[Scene image comparisons]
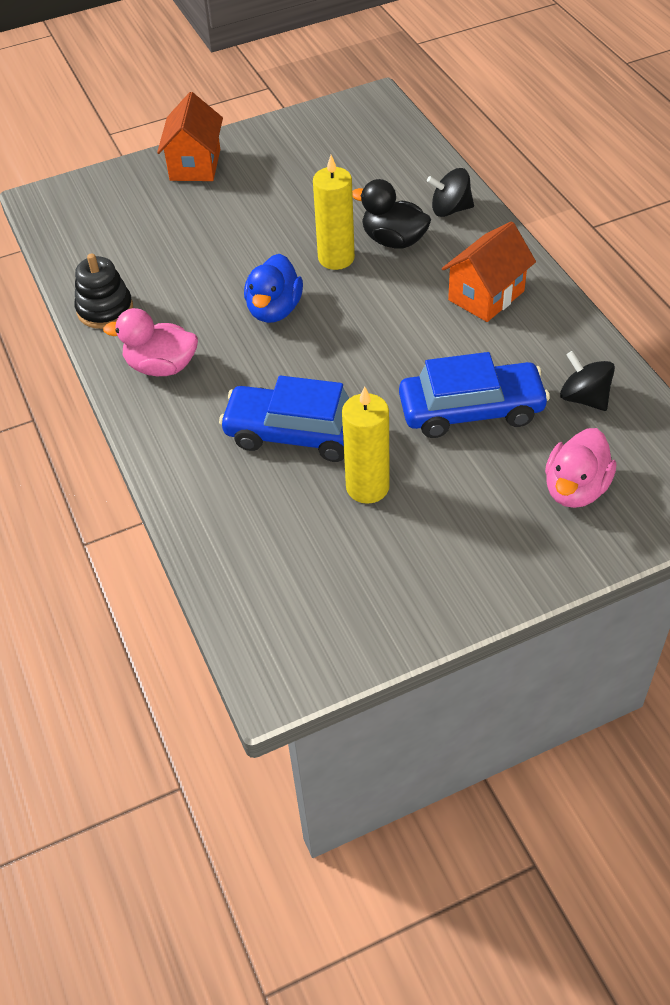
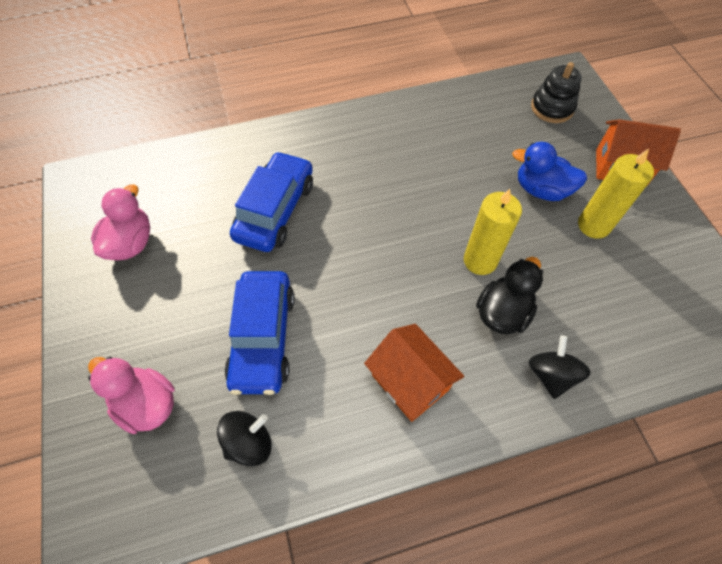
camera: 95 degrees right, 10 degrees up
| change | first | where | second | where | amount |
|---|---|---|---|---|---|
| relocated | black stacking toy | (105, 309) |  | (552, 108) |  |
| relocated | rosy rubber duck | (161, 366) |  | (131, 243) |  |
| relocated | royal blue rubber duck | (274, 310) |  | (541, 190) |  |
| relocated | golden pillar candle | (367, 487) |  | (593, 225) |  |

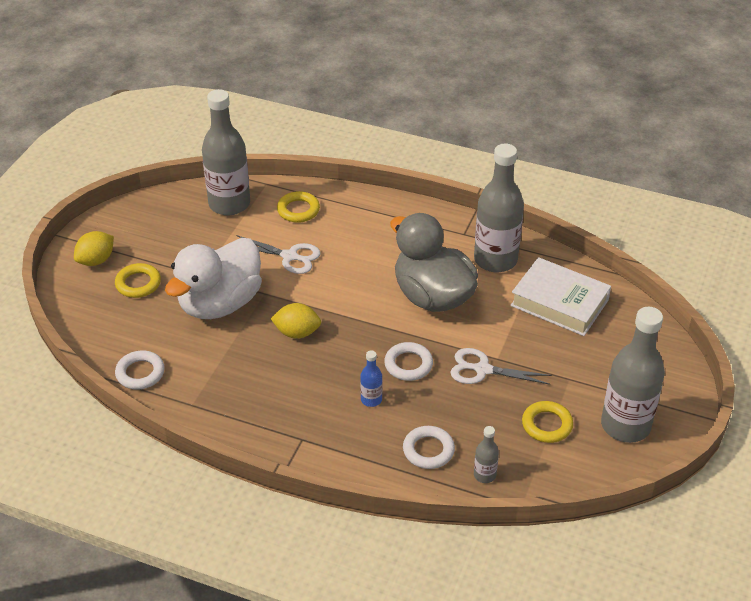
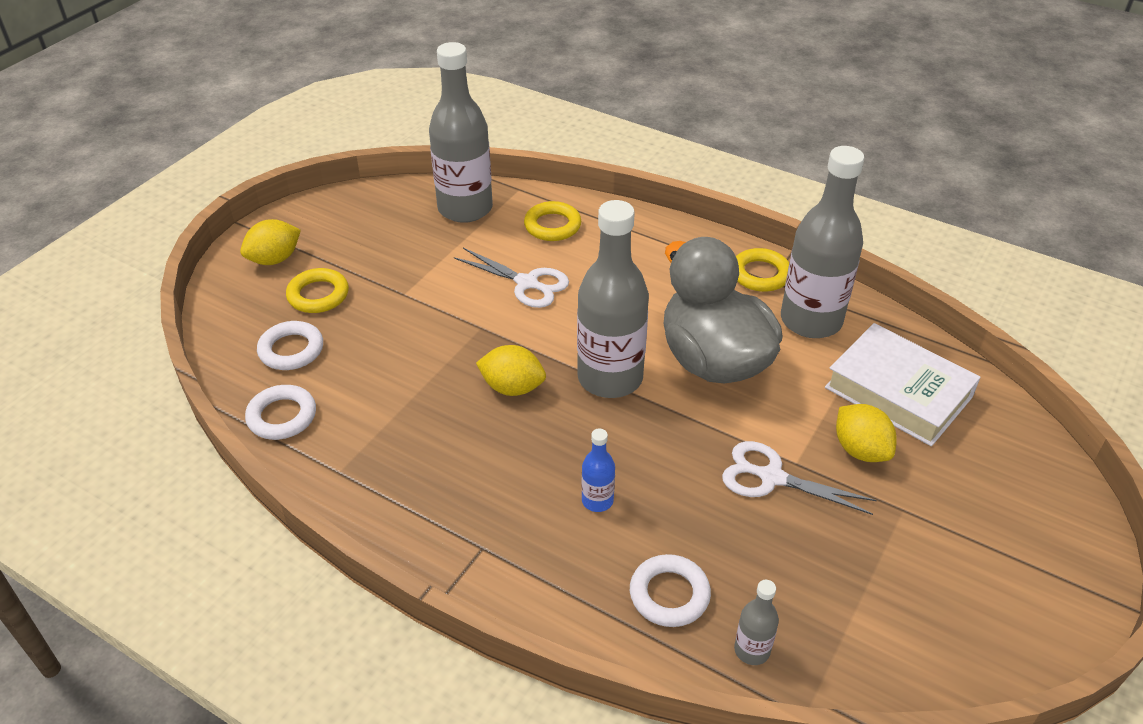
camera: 10 degrees right, 0 degrees up
| change | first | where | second | where | amount |
|---|---|---|---|---|---|
| missing | white rubber duck | (220, 303) |  |  |  |
| relocated | white torus | (408, 364) |  | (291, 350) |  |
| relocated | golden torus | (547, 425) |  | (760, 274) |  |
| relocated | ash-grey flask | (625, 425) |  | (610, 378) |  |
| appeared |  |  | golden citrus fruit | (860, 450) |  |

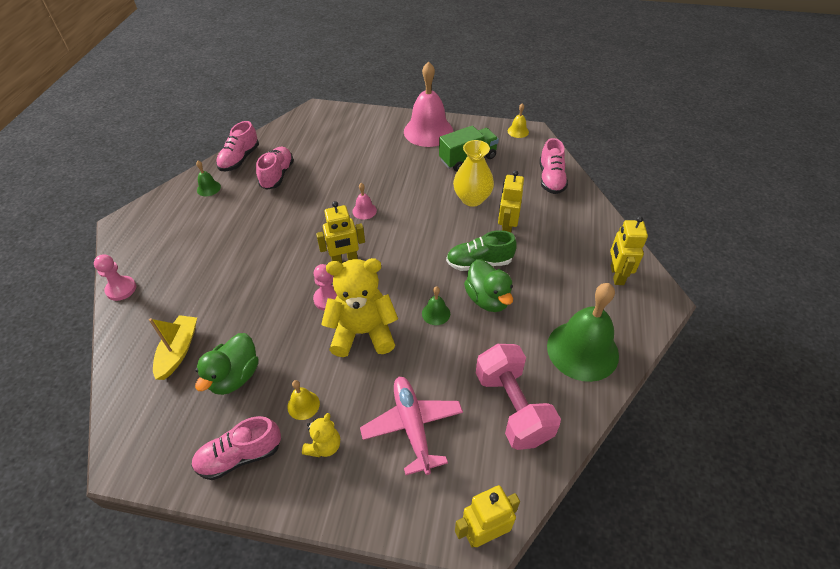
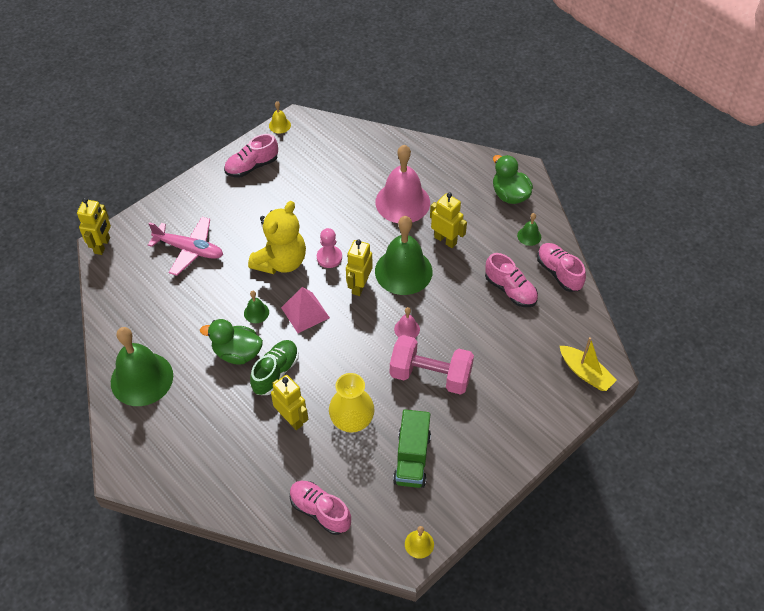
camera: 125 degrees right, 5 degrees up
| change | first | where | second | where | amount |
|---|---|---|---|---|---|
| missing | rosy chess pawn | (121, 289) |  |  |  |
| relocated | golden boat | (178, 351) |  | (585, 373) |  |
| spun | rosy sneaker | (240, 456) |  | (252, 166) | 135 degrees counterclockwise |
| relocated | green rubber duck | (235, 376) |  | (509, 195) |  |
| relocated | golden school bell | (303, 405) |  | (279, 125) |  |
| missing | golden stuffed bear | (324, 446) |  |  |  |
| relocated | rosy school bell | (428, 131) |  | (402, 202) |  |
| relocated | rosy hand weight | (512, 407) |  | (430, 375) |  |
| relocated | golden robot figure | (616, 275) |  | (445, 240) |  |
| appeared |  |  | rosy pyramid | (305, 312) |  |
| appeared |  |  | green school bell | (403, 271) |  |

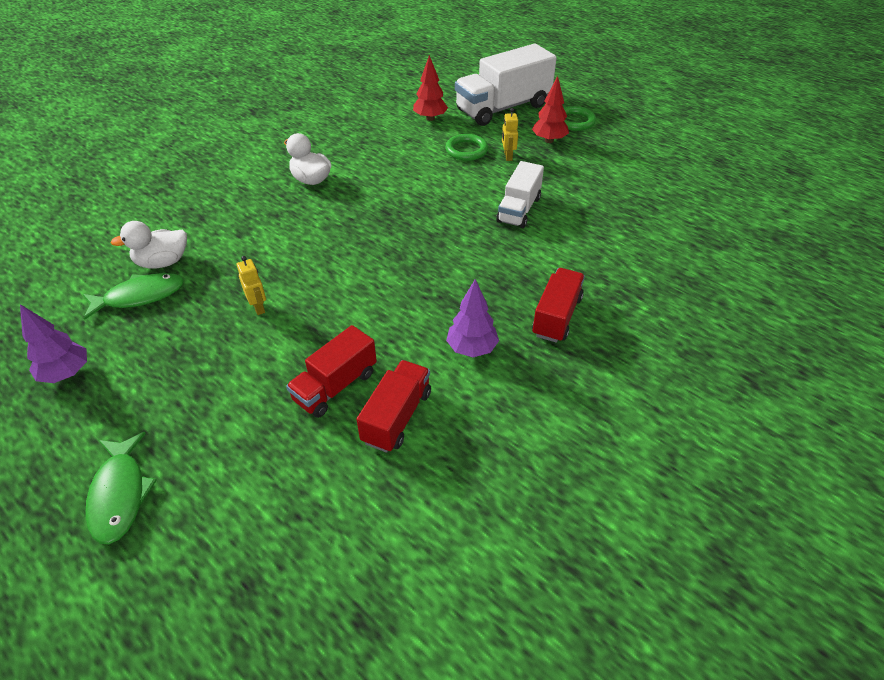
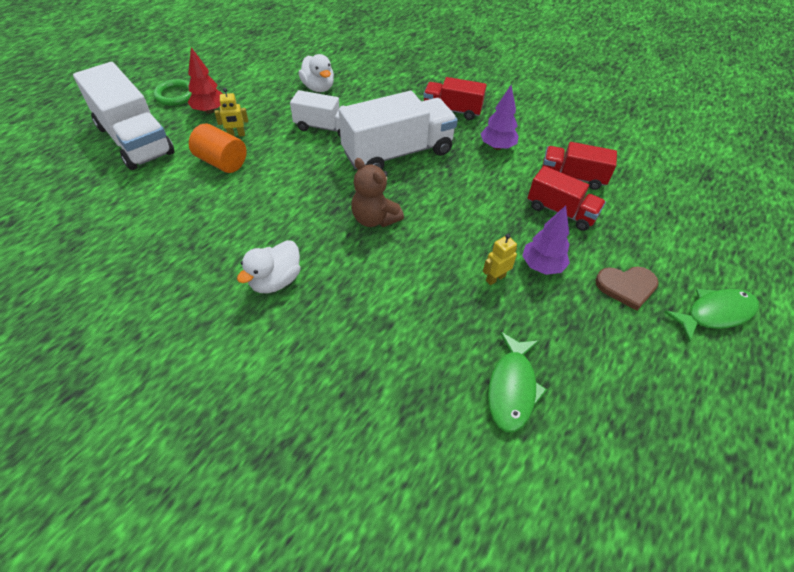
camera: 100 degrees left, 5 degrees up
| change | first | where | second | where | amount |
|---|---|---|---|---|---|
| relocated | purple toy tree | (67, 373) |  | (542, 266) |  |
| spun | green fish | (140, 296) |  | (512, 388) | 135 degrees counterclockwise |
| relocated | white rubber duck | (163, 262) |  | (318, 88) |  |
| missing | crimson toy tree | (430, 118) |  |  |  |
| exchanged | green torus | (466, 150) | bright orange cylinder | (222, 162) |  |
| appeared |  |  | white toy truck | (398, 153) |  |
| appeared |  |  | brown stuffed bear | (374, 219) |  |
| appeared |  |  | brown heart shape | (626, 287) |  |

▶ [WORK TO BE COMPLETED]:
Output all of the records word for word, and keep the pictures out of the copy.

▶ [SOLVED PROBLEM]:
camera: 95 degrees right, 10 degrees up
| change | first | where | second | where | amount |
|---|---|---|---|---|---|
| relocated | black stacking toy | (105, 309) |  | (552, 108) |  |
| relocated | rosy rubber duck | (161, 366) |  | (131, 243) |  |
| relocated | royal blue rubber duck | (274, 310) |  | (541, 190) |  |
| relocated | golden pillar candle | (367, 487) |  | (593, 225) |  |

camera: 10 degrees right, 0 degrees up
| change | first | where | second | where | amount |
|---|---|---|---|---|---|
| missing | white rubber duck | (220, 303) |  |  |  |
| relocated | white torus | (408, 364) |  | (291, 350) |  |
| relocated | golden torus | (547, 425) |  | (760, 274) |  |
| relocated | ash-grey flask | (625, 425) |  | (610, 378) |  |
| appeared |  |  | golden citrus fruit | (860, 450) |  |

camera: 125 degrees right, 5 degrees up
| change | first | where | second | where | amount |
|---|---|---|---|---|---|
| missing | rosy chess pawn | (121, 289) |  |  |  |
| relocated | golden boat | (178, 351) |  | (585, 373) |  |
| spun | rosy sneaker | (240, 456) |  | (252, 166) | 135 degrees counterclockwise |
| relocated | green rubber duck | (235, 376) |  | (509, 195) |  |
| relocated | golden school bell | (303, 405) |  | (279, 125) |  |
| missing | golden stuffed bear | (324, 446) |  |  |  |
| relocated | rosy school bell | (428, 131) |  | (402, 202) |  |
| relocated | rosy hand weight | (512, 407) |  | (430, 375) |  |
| relocated | golden robot figure | (616, 275) |  | (445, 240) |  |
| appeared |  |  | rosy pyramid | (305, 312) |  |
| appeared |  |  | green school bell | (403, 271) |  |

camera: 100 degrees left, 5 degrees up
| change | first | where | second | where | amount |
|---|---|---|---|---|---|
| relocated | purple toy tree | (67, 373) |  | (542, 266) |  |
| spun | green fish | (140, 296) |  | (512, 388) | 135 degrees counterclockwise |
| relocated | white rubber duck | (163, 262) |  | (318, 88) |  |
| missing | crimson toy tree | (430, 118) |  |  |  |
| exchanged | green torus | (466, 150) | bright orange cylinder | (222, 162) |  |
| appeared |  |  | white toy truck | (398, 153) |  |
| appeared |  |  | brown stuffed bear | (374, 219) |  |
| appeared |  |  | brown heart shape | (626, 287) |  |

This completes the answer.